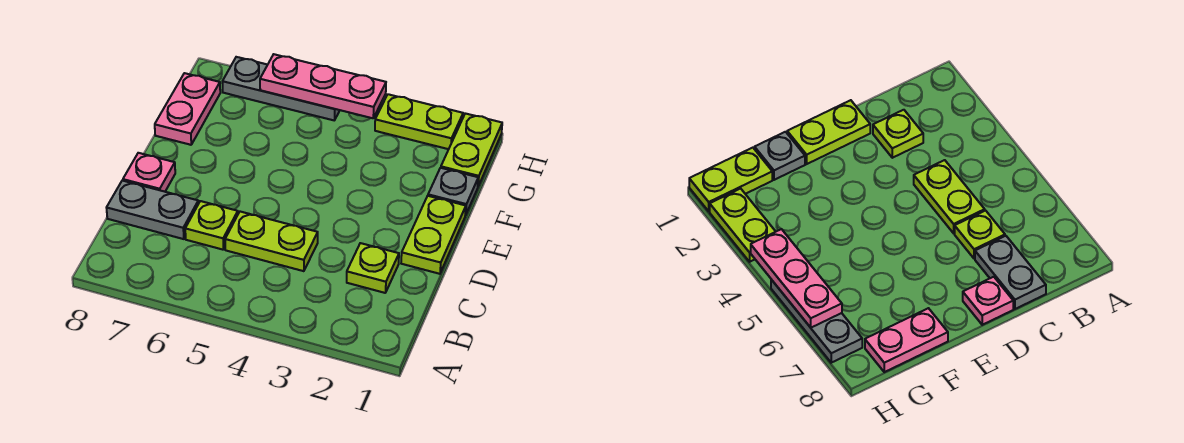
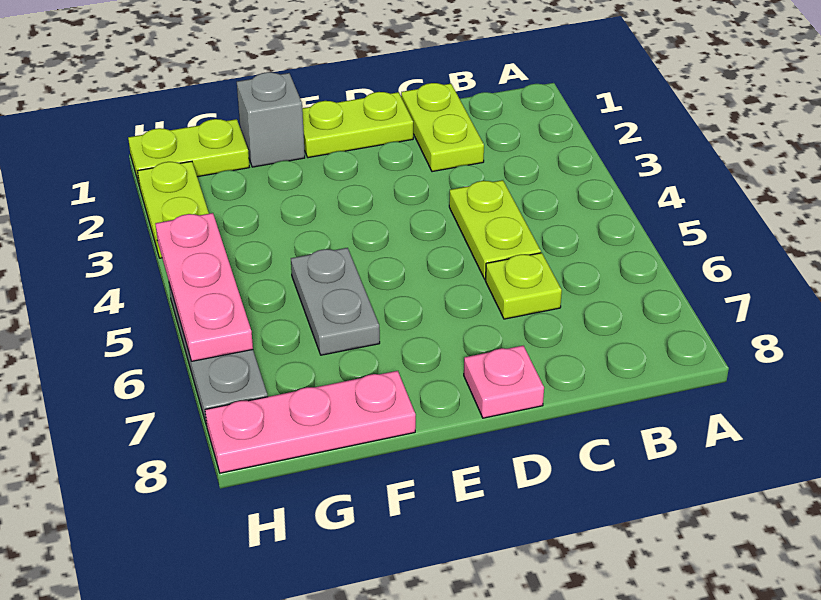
lime plate C2 level 1 -> lime plate C1:C2 level 1
grey plate C7:C8 level 1 -> grey plate F5:F6 level 1
grey plate F1 level 1 -> grey brick F1 level 1
pink plate F8:G8 level 1 -> pink plate F8:H8 level 1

------------------------------------------------------------

WORK TASK => Each line, starting with the one that holds "grey plate F1" and ending with the last line of the listing, is to be restated exactly.

FINISHED EXERCISE =>
grey plate F1 level 1 -> grey brick F1 level 1
pink plate F8:G8 level 1 -> pink plate F8:H8 level 1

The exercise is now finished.